**Required work**
Word for word, retype every record in the listing.

-- -- --

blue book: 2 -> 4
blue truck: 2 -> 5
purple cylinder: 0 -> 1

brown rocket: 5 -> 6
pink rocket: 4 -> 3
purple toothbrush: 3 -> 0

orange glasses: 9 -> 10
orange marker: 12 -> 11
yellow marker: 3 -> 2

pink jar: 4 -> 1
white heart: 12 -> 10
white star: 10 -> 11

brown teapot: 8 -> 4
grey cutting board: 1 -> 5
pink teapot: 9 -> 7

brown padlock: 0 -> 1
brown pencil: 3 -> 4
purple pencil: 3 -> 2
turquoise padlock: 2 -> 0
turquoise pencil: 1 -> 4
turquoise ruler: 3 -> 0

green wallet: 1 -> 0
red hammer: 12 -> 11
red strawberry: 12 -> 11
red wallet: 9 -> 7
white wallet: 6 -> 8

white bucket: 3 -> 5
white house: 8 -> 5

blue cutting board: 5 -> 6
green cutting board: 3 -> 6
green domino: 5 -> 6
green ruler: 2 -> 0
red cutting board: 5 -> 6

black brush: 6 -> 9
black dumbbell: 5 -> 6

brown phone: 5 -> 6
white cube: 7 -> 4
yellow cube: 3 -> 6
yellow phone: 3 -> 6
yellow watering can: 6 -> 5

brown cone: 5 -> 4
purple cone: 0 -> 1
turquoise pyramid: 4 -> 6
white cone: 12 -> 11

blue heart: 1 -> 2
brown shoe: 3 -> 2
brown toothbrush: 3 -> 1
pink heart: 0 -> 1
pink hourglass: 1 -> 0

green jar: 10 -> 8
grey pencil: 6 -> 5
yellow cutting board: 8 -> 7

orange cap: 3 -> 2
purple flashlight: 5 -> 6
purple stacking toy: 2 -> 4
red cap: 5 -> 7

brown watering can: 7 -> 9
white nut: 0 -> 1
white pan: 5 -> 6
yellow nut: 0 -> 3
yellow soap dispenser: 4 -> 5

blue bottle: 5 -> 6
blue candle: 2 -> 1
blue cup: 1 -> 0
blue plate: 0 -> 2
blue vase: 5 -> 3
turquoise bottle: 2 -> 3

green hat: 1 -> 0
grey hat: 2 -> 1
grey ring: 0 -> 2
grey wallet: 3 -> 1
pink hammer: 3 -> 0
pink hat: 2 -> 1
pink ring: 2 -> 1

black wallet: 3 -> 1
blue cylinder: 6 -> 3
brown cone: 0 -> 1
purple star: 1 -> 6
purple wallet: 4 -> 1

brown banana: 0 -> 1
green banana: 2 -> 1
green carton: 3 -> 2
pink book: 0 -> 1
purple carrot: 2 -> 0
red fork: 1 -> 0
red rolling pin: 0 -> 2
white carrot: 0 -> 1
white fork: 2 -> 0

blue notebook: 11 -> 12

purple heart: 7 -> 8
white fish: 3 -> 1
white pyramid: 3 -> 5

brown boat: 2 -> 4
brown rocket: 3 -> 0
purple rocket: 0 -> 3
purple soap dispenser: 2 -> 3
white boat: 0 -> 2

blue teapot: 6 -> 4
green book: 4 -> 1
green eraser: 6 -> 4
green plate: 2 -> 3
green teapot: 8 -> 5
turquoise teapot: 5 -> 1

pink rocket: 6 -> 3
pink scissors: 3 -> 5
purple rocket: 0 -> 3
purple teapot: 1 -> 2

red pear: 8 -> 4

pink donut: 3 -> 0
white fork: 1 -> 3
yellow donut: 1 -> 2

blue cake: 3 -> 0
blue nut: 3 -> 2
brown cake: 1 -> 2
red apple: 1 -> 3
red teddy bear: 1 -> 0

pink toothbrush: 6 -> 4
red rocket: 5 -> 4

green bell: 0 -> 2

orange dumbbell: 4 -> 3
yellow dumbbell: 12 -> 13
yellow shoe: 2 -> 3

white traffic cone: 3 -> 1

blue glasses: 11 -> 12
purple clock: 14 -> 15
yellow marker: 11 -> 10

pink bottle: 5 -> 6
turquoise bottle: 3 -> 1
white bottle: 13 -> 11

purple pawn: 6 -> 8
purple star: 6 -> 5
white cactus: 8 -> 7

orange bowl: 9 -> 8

-- -- --

**Your solution**
blue book: 2 -> 4
blue truck: 2 -> 5
purple cylinder: 0 -> 1

brown rocket: 5 -> 6
pink rocket: 4 -> 3
purple toothbrush: 3 -> 0

orange glasses: 9 -> 10
orange marker: 12 -> 11
yellow marker: 3 -> 2

pink jar: 4 -> 1
white heart: 12 -> 10
white star: 10 -> 11

brown teapot: 8 -> 4
grey cutting board: 1 -> 5
pink teapot: 9 -> 7

brown padlock: 0 -> 1
brown pencil: 3 -> 4
purple pencil: 3 -> 2
turquoise padlock: 2 -> 0
turquoise pencil: 1 -> 4
turquoise ruler: 3 -> 0

green wallet: 1 -> 0
red hammer: 12 -> 11
red strawberry: 12 -> 11
red wallet: 9 -> 7
white wallet: 6 -> 8

white bucket: 3 -> 5
white house: 8 -> 5

blue cutting board: 5 -> 6
green cutting board: 3 -> 6
green domino: 5 -> 6
green ruler: 2 -> 0
red cutting board: 5 -> 6

black brush: 6 -> 9
black dumbbell: 5 -> 6

brown phone: 5 -> 6
white cube: 7 -> 4
yellow cube: 3 -> 6
yellow phone: 3 -> 6
yellow watering can: 6 -> 5

brown cone: 5 -> 4
purple cone: 0 -> 1
turquoise pyramid: 4 -> 6
white cone: 12 -> 11

blue heart: 1 -> 2
brown shoe: 3 -> 2
brown toothbrush: 3 -> 1
pink heart: 0 -> 1
pink hourglass: 1 -> 0

green jar: 10 -> 8
grey pencil: 6 -> 5
yellow cutting board: 8 -> 7

orange cap: 3 -> 2
purple flashlight: 5 -> 6
purple stacking toy: 2 -> 4
red cap: 5 -> 7

brown watering can: 7 -> 9
white nut: 0 -> 1
white pan: 5 -> 6
yellow nut: 0 -> 3
yellow soap dispenser: 4 -> 5

blue bottle: 5 -> 6
blue candle: 2 -> 1
blue cup: 1 -> 0
blue plate: 0 -> 2
blue vase: 5 -> 3
turquoise bottle: 2 -> 3

green hat: 1 -> 0
grey hat: 2 -> 1
grey ring: 0 -> 2
grey wallet: 3 -> 1
pink hammer: 3 -> 0
pink hat: 2 -> 1
pink ring: 2 -> 1

black wallet: 3 -> 1
blue cylinder: 6 -> 3
brown cone: 0 -> 1
purple star: 1 -> 6
purple wallet: 4 -> 1

brown banana: 0 -> 1
green banana: 2 -> 1
green carton: 3 -> 2
pink book: 0 -> 1
purple carrot: 2 -> 0
red fork: 1 -> 0
red rolling pin: 0 -> 2
white carrot: 0 -> 1
white fork: 2 -> 0

blue notebook: 11 -> 12

purple heart: 7 -> 8
white fish: 3 -> 1
white pyramid: 3 -> 5

brown boat: 2 -> 4
brown rocket: 3 -> 0
purple rocket: 0 -> 3
purple soap dispenser: 2 -> 3
white boat: 0 -> 2

blue teapot: 6 -> 4
green book: 4 -> 1
green eraser: 6 -> 4
green plate: 2 -> 3
green teapot: 8 -> 5
turquoise teapot: 5 -> 1

pink rocket: 6 -> 3
pink scissors: 3 -> 5
purple rocket: 0 -> 3
purple teapot: 1 -> 2

red pear: 8 -> 4

pink donut: 3 -> 0
white fork: 1 -> 3
yellow donut: 1 -> 2

blue cake: 3 -> 0
blue nut: 3 -> 2
brown cake: 1 -> 2
red apple: 1 -> 3
red teddy bear: 1 -> 0

pink toothbrush: 6 -> 4
red rocket: 5 -> 4

green bell: 0 -> 2

orange dumbbell: 4 -> 3
yellow dumbbell: 12 -> 13
yellow shoe: 2 -> 3

white traffic cone: 3 -> 1

blue glasses: 11 -> 12
purple clock: 14 -> 15
yellow marker: 11 -> 10

pink bottle: 5 -> 6
turquoise bottle: 3 -> 1
white bottle: 13 -> 11

purple pawn: 6 -> 8
purple star: 6 -> 5
white cactus: 8 -> 7

orange bowl: 9 -> 8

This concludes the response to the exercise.